= Aim of the exercise =
Copy word for word, please, the lines of the entries below running from the one containing "150 degrees counterclockwise" to the one containing "in yellow (504,407)", both ends included.

[Stored entries]

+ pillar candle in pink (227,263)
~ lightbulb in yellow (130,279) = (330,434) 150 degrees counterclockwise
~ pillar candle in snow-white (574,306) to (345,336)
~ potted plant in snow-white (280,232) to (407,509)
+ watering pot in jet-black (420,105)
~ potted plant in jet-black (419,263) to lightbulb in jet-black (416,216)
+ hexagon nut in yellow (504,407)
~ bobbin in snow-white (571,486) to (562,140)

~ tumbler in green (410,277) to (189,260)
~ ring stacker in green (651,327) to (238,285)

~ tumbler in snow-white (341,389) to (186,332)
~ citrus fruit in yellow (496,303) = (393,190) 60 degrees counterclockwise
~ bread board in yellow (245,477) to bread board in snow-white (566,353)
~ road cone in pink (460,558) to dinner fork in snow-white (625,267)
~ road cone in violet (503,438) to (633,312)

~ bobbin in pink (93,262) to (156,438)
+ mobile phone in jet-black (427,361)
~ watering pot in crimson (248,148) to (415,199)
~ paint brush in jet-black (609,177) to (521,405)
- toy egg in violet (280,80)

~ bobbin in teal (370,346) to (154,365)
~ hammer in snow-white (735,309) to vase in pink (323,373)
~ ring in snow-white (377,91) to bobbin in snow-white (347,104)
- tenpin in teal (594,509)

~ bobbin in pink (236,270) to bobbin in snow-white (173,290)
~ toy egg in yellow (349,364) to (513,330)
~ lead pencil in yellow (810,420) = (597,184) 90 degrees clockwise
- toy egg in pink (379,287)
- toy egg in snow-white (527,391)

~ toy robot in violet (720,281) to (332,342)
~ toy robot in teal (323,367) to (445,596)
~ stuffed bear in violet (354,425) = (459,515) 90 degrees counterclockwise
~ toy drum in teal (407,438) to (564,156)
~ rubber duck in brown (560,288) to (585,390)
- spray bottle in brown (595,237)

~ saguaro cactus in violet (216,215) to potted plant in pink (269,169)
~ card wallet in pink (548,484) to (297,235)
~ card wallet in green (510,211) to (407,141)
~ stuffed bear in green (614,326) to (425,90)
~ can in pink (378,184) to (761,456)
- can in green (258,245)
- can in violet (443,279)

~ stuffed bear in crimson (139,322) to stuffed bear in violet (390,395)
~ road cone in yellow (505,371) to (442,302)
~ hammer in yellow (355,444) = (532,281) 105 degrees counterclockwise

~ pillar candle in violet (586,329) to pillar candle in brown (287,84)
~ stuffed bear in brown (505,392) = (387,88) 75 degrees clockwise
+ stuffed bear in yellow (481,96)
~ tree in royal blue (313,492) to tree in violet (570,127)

= Solved exercise =
~ lightbulb in yellow (130,279) = (330,434) 150 degrees counterclockwise
~ pillar candle in snow-white (574,306) to (345,336)
~ potted plant in snow-white (280,232) to (407,509)
+ watering pot in jet-black (420,105)
~ potted plant in jet-black (419,263) to lightbulb in jet-black (416,216)
+ hexagon nut in yellow (504,407)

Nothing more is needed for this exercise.